(Exercise goal) Give the records again exactly as written. Leave out the pictures.

Stored items from a collection
━━━━━━━━━━━━━━━━━━━━

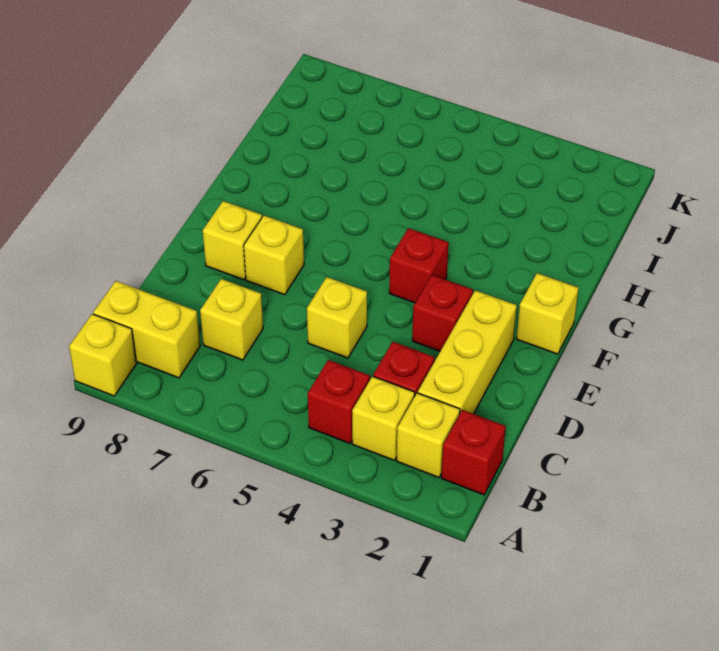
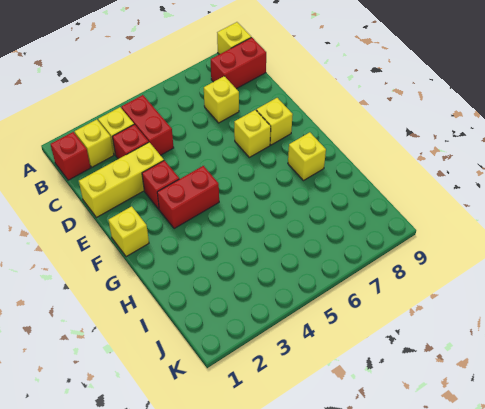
red 1x1 brick [308,360,370,443] -> red 1x2 brick [121,95,174,155]
yellow 1x2 brick [93,281,200,378] -> red 1x2 brick [211,37,266,89]
yellow 1x3 brick [418,290,517,414] -> yellow 1x3 brick turned to [79,142,164,218]
yellow 1x1 brick [307,277,367,358] -> yellow 1x1 brick moved to [288,132,326,181]
red 1x1 brick [389,228,449,303] -> red 1x2 brick [157,166,219,229]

━━━━━━━━━━━━━━━━━━━━

(Finished exercise)
red 1x1 brick [308,360,370,443] -> red 1x2 brick [121,95,174,155]
yellow 1x2 brick [93,281,200,378] -> red 1x2 brick [211,37,266,89]
yellow 1x3 brick [418,290,517,414] -> yellow 1x3 brick turned to [79,142,164,218]
yellow 1x1 brick [307,277,367,358] -> yellow 1x1 brick moved to [288,132,326,181]
red 1x1 brick [389,228,449,303] -> red 1x2 brick [157,166,219,229]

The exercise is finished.